Only the lines running from the line with "R201: 100k (+3V3, IC202/PA7)" to the end of the records below belong in the answer, each copied exactly.

* _Data extract_
□ □ □

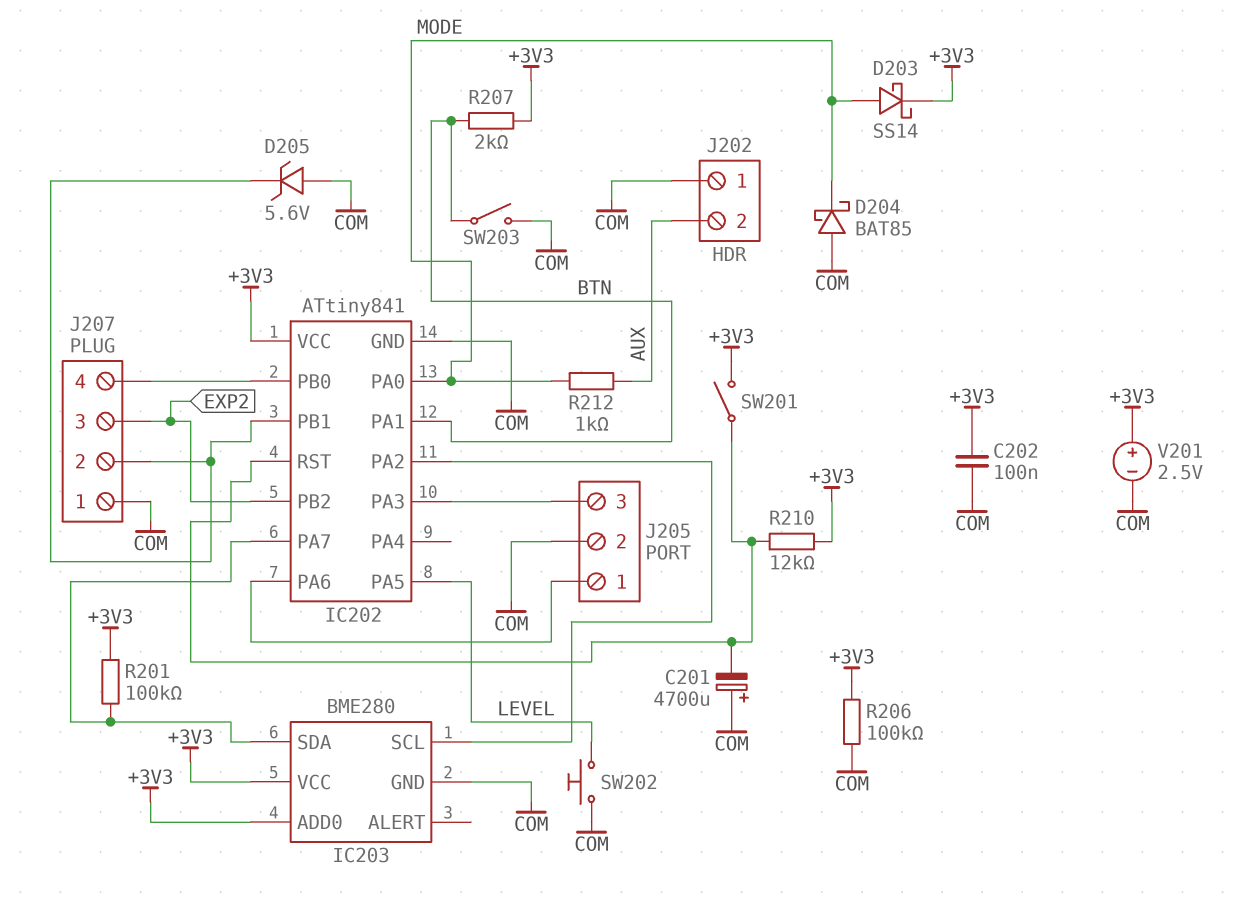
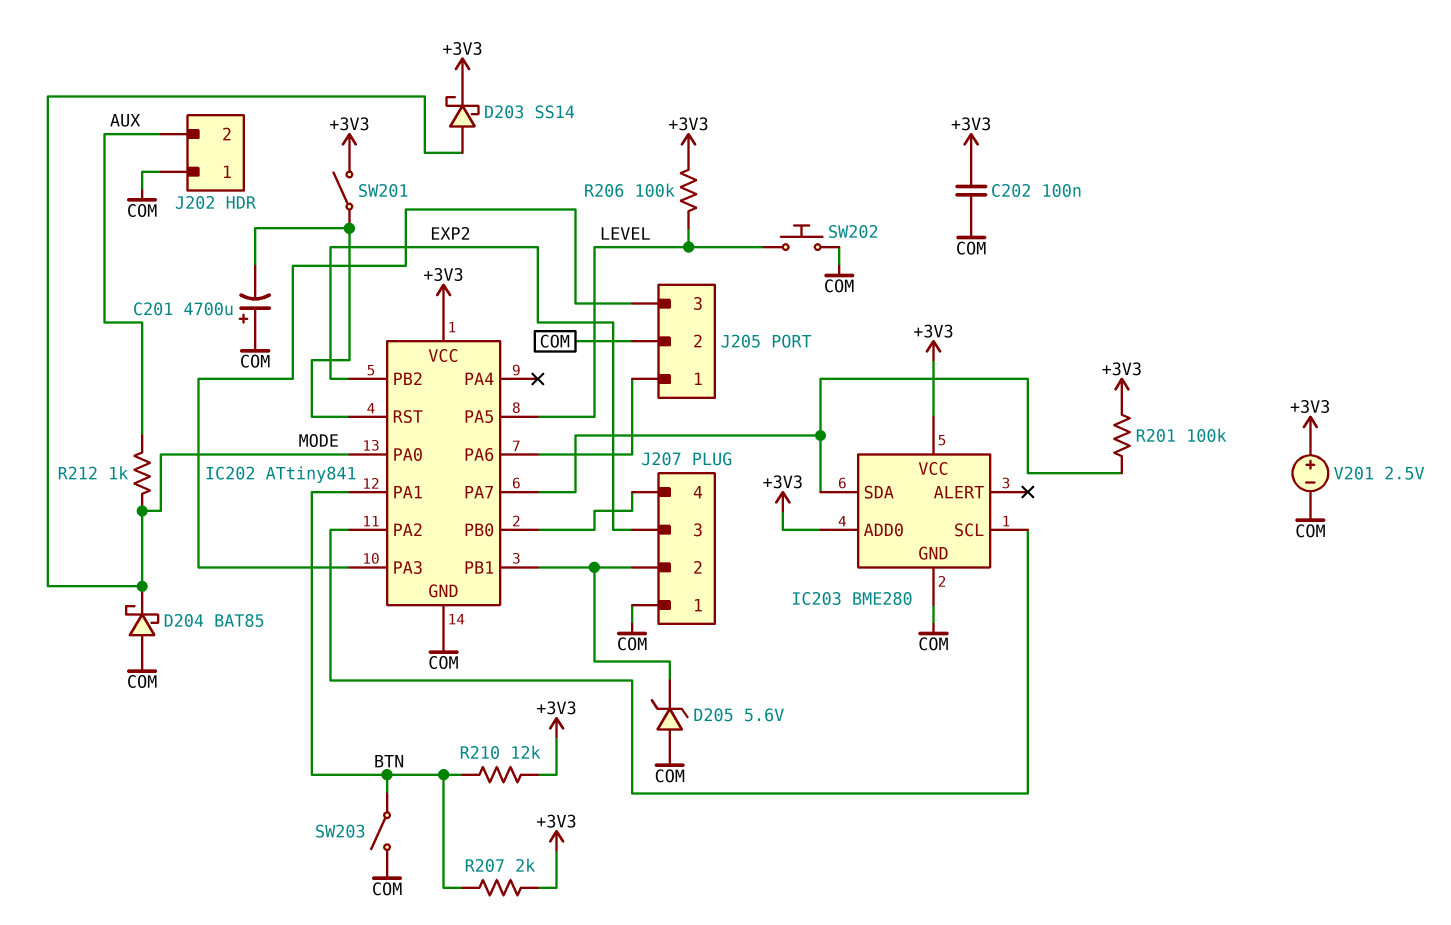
R206: 100k (+3V3, COM) -> 100k (+3V3, LEVEL)
R210: 12k (+3V3, IC202/RST) -> 12k (+3V3, BTN)

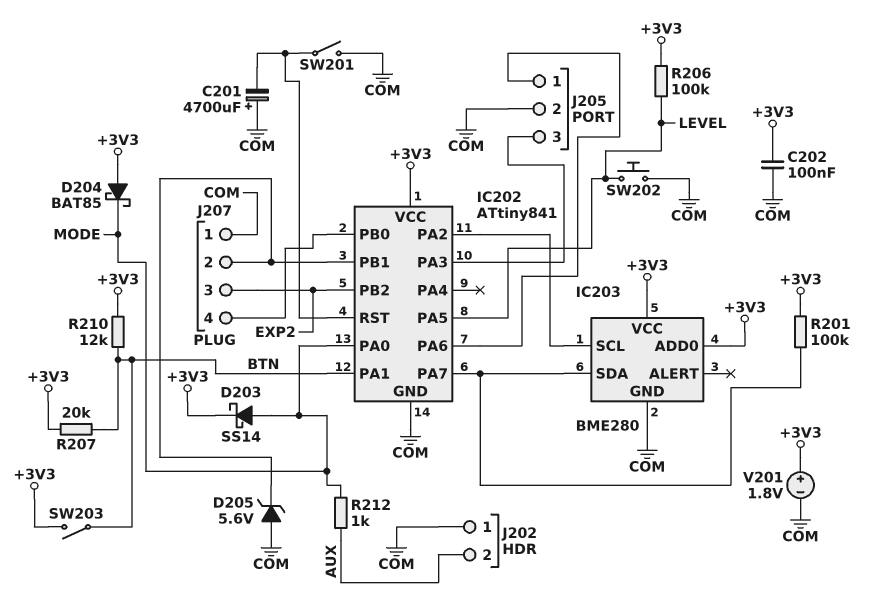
D204: schottky BAT85 (A COM, K MODE) -> schottky BAT85 (A +3V3, K MODE)
R207: 2k (+3V3, BTN) -> 20k (+3V3, BTN)
SW201: switch (+3V3, IC202/RST) -> switch (COM, IC202/RST)
SW203: switch (BTN, COM) -> switch (+3V3, BTN)
V201: 2.5V (plus +3V3, minus COM) -> 1.8V (plus +3V3, minus COM)

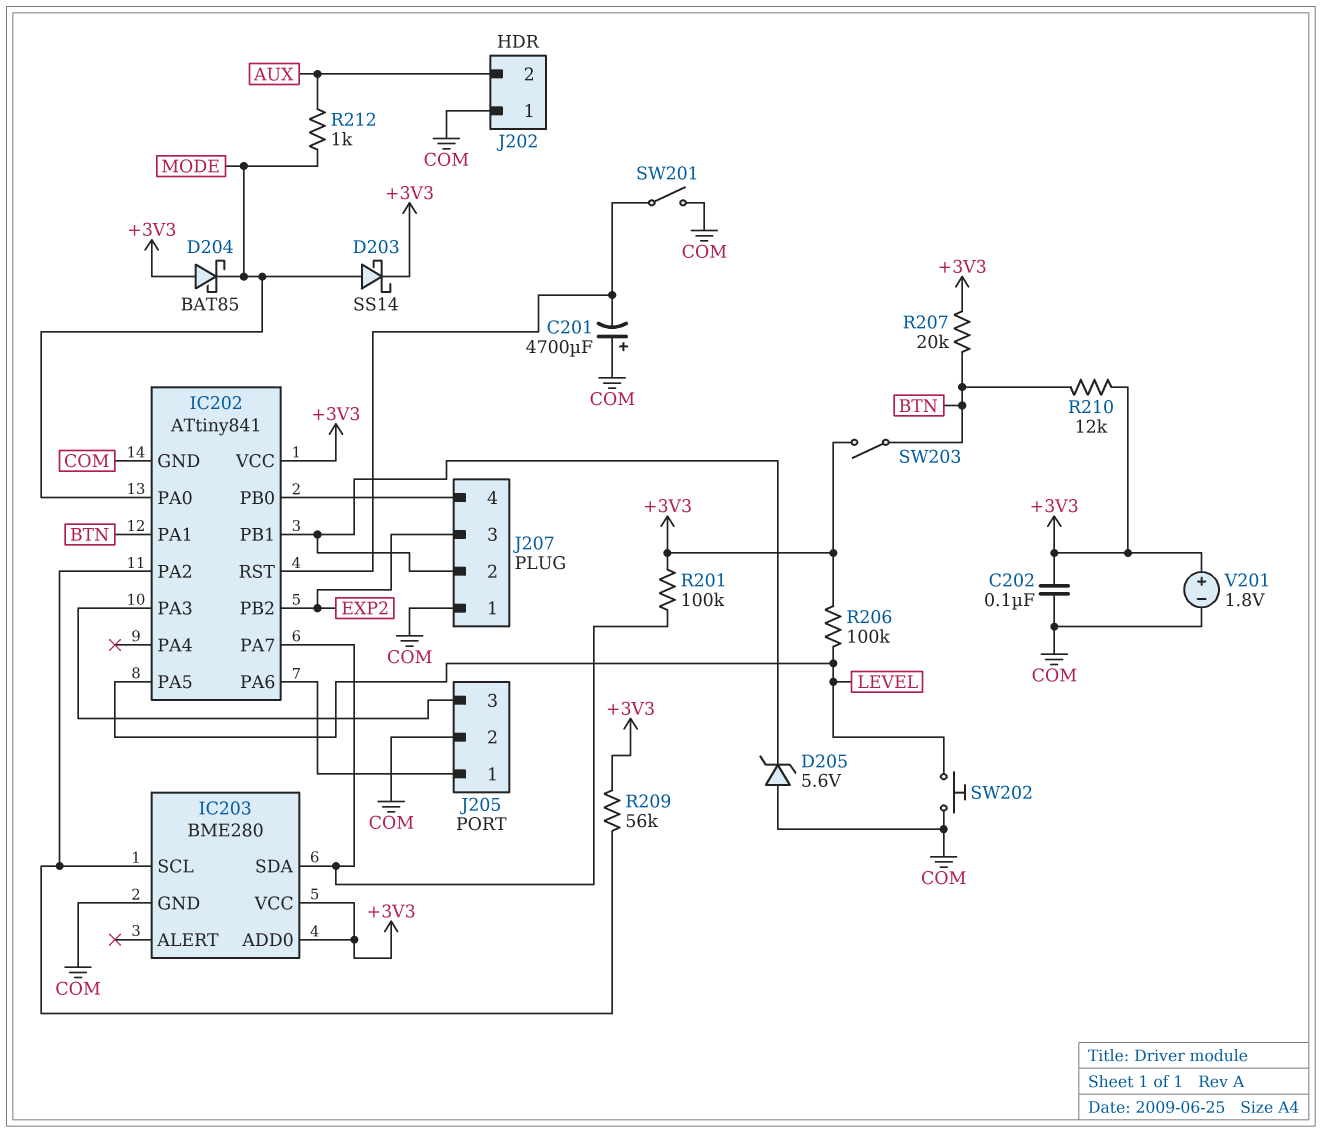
R209: none -> 56k (+3V3, IC202/PA2)

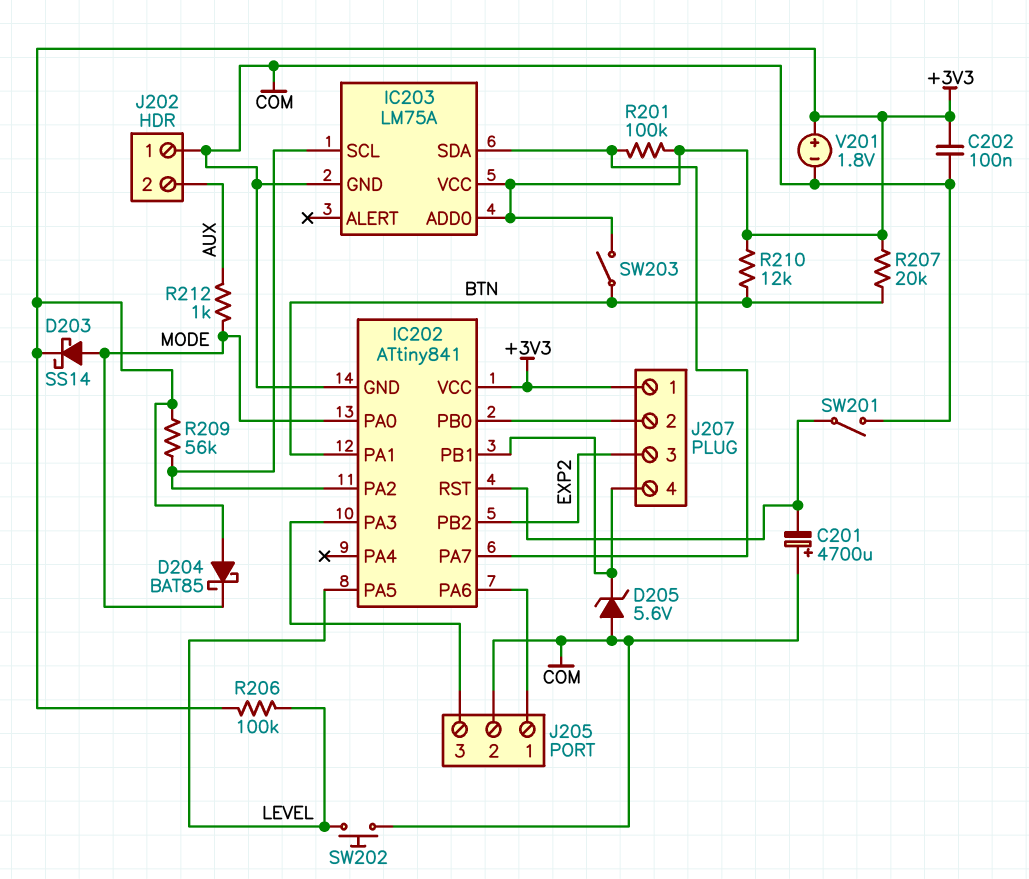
IC203: BME280 -> LM75A
J207 pin 1: COM -> +3V3
J207 pin 2: IC202/PB1 -> IC202/PB0
J207 pin 4: IC202/PB0 -> IC202/PB1

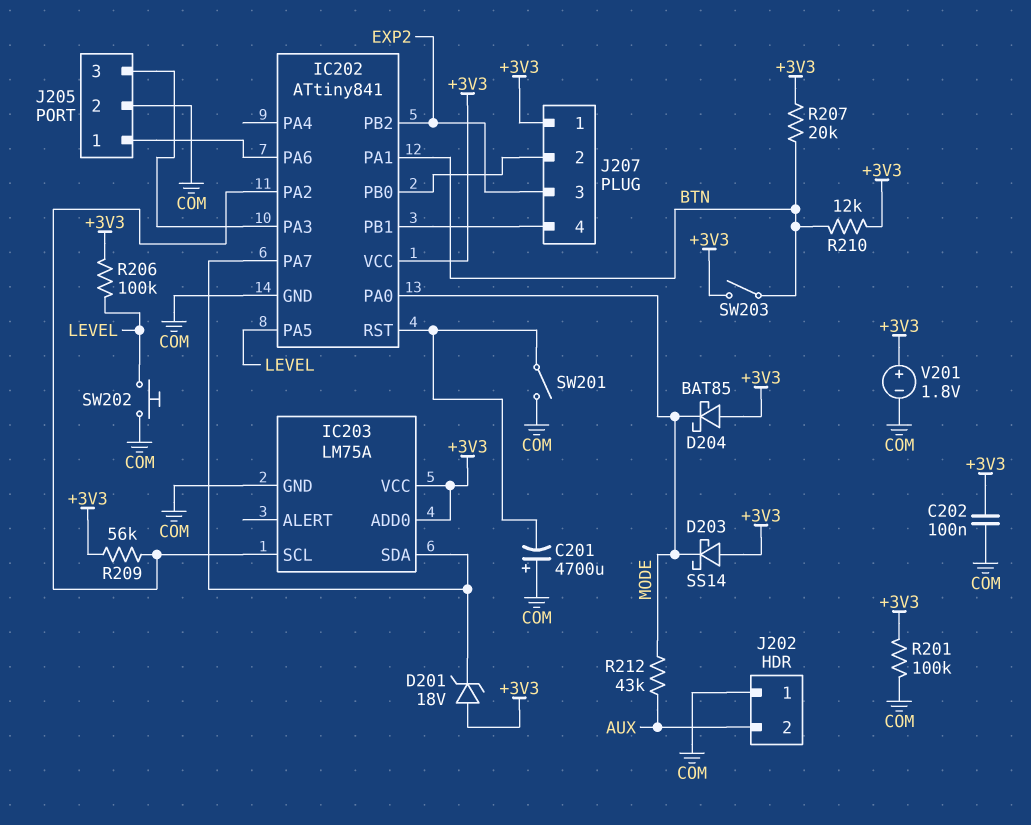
D201: none -> zener 18V (A +3V3, K IC202/PA7)
D203: schottky SS14 (A MODE, K +3V3) -> schottky SS14 (A +3V3, K MODE)
D205: zener 5.6V (A COM, K IC202/PB1) -> none
R201: 100k (+3V3, IC202/PA7) -> 100k (+3V3, COM)
R212: 1k (AUX, MODE) -> 43k (AUX, MODE)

□ □ □

* _Answer section_
R201: 100k (+3V3, IC202/PA7) -> 100k (+3V3, COM)
R212: 1k (AUX, MODE) -> 43k (AUX, MODE)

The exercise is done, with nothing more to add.